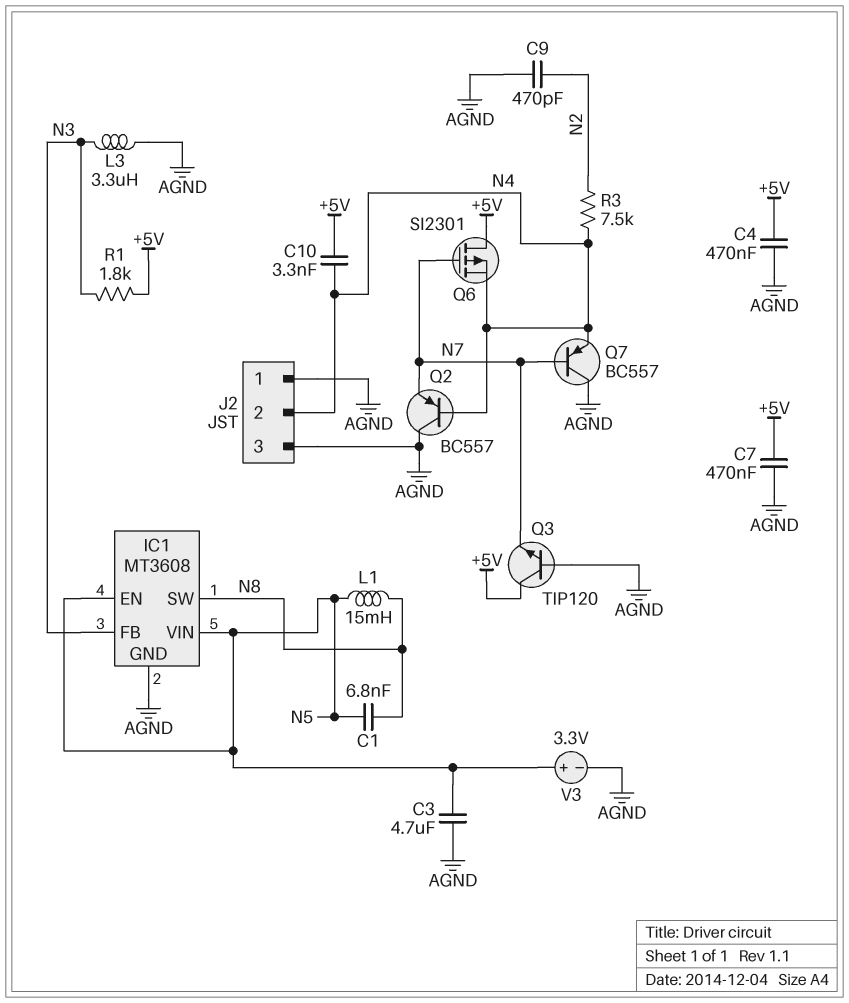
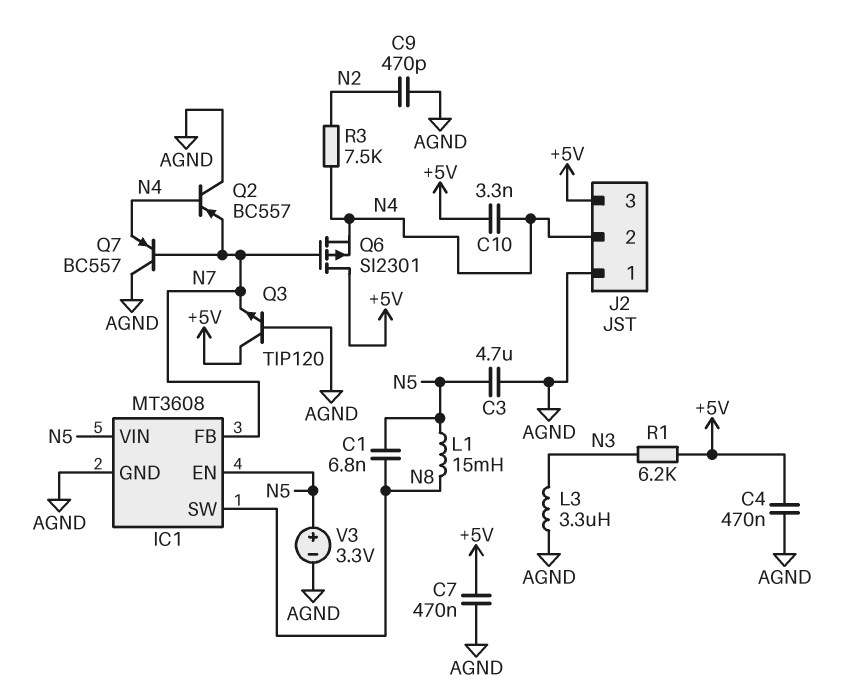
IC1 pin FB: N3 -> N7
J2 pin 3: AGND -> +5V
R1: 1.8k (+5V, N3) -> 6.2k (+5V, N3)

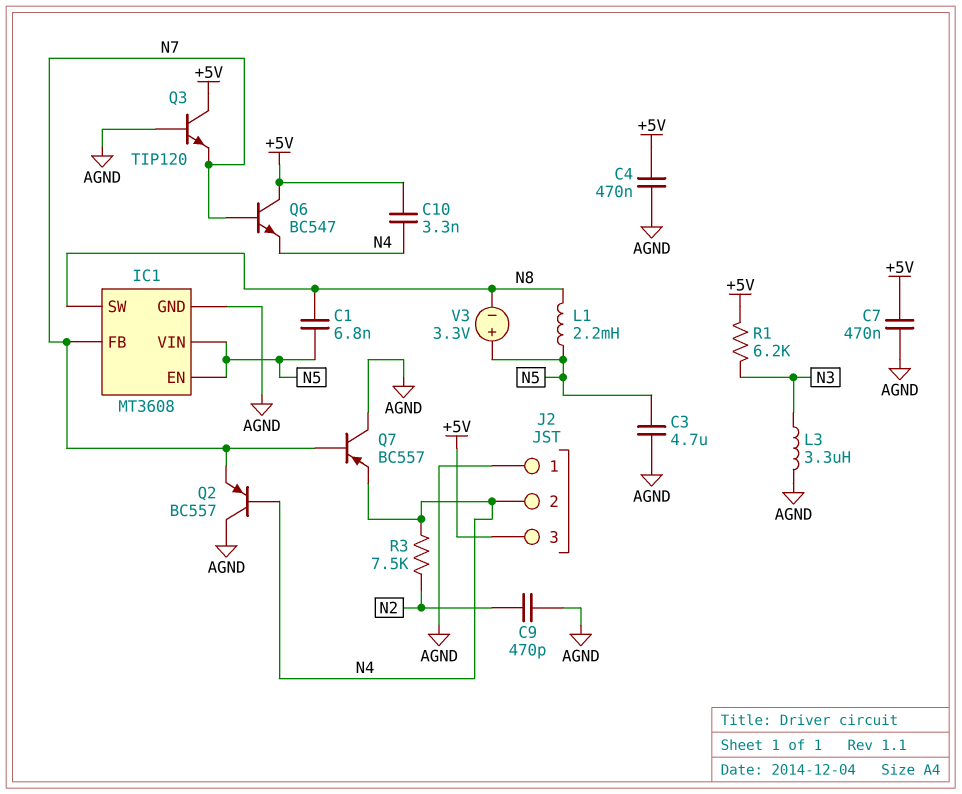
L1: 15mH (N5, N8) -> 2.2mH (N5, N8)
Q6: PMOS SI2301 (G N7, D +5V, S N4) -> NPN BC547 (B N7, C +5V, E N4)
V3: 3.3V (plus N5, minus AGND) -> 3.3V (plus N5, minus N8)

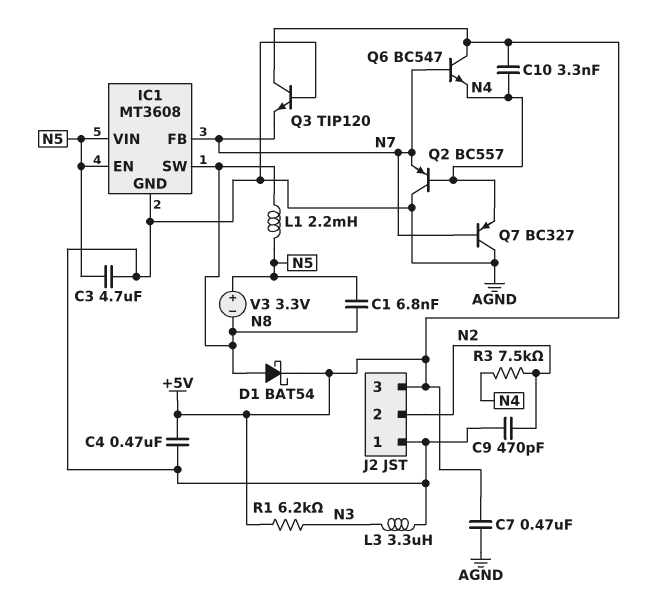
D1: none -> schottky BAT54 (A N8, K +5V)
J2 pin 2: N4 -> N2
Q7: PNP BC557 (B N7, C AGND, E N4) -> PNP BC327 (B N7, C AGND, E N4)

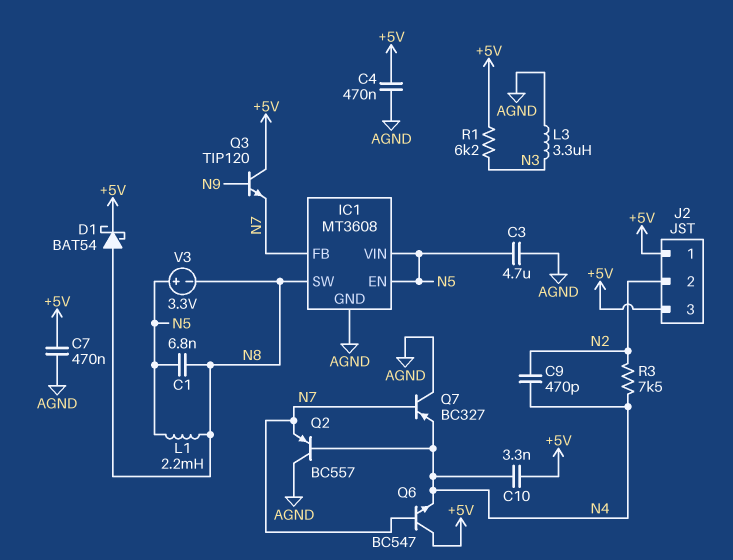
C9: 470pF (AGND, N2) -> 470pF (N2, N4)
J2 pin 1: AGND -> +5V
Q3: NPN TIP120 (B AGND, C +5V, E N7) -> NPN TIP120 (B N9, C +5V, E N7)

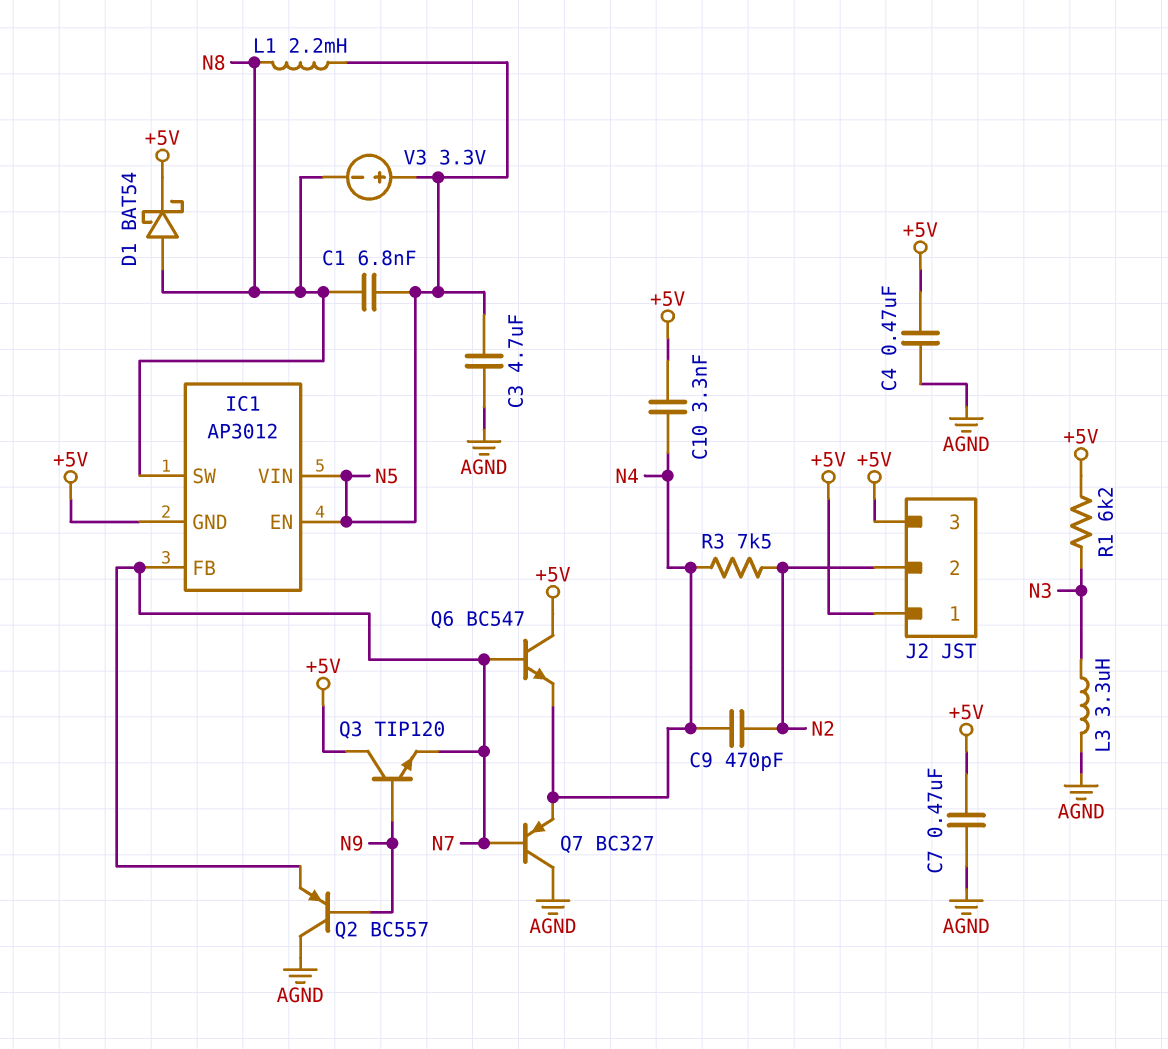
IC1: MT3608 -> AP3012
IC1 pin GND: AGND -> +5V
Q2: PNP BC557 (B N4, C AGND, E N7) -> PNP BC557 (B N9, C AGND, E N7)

------

Only the lines from the one containing "C9: 470pF (AGND, N2) -> 470pF (N2, N4)" through the final line of the records should be transcribed, exactly and with no pictures.

C9: 470pF (AGND, N2) -> 470pF (N2, N4)
J2 pin 1: AGND -> +5V
Q3: NPN TIP120 (B AGND, C +5V, E N7) -> NPN TIP120 (B N9, C +5V, E N7)

IC1: MT3608 -> AP3012
IC1 pin GND: AGND -> +5V
Q2: PNP BC557 (B N4, C AGND, E N7) -> PNP BC557 (B N9, C AGND, E N7)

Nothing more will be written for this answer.